Stored data entries:
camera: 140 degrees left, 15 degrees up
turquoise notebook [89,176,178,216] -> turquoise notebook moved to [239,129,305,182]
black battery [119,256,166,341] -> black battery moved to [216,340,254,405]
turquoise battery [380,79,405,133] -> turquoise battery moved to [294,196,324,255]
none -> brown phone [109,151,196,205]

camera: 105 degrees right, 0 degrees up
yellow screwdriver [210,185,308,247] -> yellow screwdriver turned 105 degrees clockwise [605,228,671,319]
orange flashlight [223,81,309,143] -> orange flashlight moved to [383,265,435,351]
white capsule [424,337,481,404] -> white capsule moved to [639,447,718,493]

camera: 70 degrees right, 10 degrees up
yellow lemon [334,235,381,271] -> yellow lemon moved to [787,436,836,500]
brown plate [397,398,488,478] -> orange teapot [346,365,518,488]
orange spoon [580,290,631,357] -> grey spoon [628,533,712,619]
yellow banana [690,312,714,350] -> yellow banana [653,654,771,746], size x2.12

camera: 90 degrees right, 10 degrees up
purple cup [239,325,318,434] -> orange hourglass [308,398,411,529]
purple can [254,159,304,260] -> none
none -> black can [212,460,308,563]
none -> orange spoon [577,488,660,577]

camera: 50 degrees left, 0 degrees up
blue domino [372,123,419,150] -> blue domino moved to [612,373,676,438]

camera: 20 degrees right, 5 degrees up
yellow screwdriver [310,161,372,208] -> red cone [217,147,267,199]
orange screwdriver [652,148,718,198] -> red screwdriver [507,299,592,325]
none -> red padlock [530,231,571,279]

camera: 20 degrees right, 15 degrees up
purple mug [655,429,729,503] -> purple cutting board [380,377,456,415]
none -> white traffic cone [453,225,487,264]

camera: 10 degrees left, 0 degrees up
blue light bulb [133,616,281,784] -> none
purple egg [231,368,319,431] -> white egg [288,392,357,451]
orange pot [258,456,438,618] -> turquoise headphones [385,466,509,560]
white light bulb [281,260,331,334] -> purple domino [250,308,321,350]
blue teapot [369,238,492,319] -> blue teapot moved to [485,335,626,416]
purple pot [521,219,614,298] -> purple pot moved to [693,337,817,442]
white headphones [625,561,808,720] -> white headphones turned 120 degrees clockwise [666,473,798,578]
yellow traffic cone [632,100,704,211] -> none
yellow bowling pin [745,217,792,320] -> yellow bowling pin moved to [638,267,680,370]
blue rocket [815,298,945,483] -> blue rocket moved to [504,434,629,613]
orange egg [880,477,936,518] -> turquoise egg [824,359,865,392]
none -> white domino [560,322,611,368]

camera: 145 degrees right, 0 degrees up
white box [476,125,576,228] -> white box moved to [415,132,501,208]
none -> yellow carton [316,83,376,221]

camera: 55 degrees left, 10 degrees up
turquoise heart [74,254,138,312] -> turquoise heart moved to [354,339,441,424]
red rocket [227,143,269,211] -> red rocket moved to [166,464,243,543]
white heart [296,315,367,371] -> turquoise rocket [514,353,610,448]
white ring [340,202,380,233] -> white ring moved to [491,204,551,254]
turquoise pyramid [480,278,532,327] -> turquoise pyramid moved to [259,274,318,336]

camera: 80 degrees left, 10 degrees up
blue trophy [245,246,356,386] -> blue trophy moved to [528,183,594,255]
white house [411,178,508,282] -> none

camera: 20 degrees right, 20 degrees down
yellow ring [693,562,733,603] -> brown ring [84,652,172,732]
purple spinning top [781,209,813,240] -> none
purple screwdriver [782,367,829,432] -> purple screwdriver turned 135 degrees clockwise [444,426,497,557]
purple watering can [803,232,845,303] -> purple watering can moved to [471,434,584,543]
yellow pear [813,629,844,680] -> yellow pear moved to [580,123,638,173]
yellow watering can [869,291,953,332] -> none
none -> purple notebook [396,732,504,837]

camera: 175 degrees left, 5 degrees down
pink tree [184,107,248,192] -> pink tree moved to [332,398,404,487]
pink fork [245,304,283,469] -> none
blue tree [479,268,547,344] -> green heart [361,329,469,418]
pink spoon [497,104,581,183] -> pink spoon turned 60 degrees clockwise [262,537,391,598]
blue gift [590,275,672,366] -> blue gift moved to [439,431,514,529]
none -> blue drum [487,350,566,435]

WORK REQUIRED: Of the lines above, output exactly those from the line bearing "camera: 145 degrees right, 0 degrees up" through the line bearing "turquoise heart [74,254,138,312]", inclusive.

EXERCISE RESPONSE:
camera: 145 degrees right, 0 degrees up
white box [476,125,576,228] -> white box moved to [415,132,501,208]
none -> yellow carton [316,83,376,221]

camera: 55 degrees left, 10 degrees up
turquoise heart [74,254,138,312] -> turquoise heart moved to [354,339,441,424]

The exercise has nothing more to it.